## [EXERCISE GOAL]
Of all the lines in the entries, how many carry the word "blue"? The reply is that number and no more.

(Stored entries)
————————
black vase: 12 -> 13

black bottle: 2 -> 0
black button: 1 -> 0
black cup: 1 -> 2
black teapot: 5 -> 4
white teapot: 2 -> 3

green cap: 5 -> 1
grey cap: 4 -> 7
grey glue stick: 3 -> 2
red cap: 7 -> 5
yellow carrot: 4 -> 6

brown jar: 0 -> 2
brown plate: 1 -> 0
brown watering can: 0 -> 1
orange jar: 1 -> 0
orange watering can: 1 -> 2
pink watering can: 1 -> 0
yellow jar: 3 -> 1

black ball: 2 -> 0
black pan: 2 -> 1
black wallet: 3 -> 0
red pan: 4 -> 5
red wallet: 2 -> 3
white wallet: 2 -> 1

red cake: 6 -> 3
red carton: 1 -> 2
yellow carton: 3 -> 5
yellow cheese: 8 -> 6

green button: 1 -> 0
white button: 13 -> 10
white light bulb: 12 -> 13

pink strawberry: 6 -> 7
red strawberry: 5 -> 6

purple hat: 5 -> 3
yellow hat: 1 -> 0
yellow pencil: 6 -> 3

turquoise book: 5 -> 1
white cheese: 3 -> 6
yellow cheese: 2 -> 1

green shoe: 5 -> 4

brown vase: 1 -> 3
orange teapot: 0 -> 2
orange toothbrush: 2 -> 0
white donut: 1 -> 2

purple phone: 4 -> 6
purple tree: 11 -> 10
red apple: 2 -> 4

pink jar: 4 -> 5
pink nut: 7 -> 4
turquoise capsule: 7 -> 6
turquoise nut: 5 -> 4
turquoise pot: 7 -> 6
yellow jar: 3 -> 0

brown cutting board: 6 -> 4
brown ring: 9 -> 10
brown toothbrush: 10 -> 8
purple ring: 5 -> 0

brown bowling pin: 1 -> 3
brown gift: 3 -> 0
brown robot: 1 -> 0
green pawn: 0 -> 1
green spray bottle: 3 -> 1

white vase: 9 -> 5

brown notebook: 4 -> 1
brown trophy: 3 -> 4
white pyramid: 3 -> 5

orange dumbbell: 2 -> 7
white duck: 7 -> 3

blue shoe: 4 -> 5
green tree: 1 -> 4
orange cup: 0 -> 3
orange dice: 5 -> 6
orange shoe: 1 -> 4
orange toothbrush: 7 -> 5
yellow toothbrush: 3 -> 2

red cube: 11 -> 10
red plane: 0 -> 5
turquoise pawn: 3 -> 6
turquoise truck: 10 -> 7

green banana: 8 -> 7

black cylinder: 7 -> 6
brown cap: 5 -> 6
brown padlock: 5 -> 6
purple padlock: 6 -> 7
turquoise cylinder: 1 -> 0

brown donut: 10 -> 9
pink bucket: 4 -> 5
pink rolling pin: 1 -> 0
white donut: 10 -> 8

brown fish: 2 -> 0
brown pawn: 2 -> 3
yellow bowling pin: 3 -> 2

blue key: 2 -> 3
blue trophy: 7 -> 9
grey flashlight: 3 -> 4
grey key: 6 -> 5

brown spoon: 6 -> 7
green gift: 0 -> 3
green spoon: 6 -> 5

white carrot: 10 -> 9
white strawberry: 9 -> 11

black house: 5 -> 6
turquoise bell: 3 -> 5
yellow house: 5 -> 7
————————
## [EXPECTED ANSWER]
3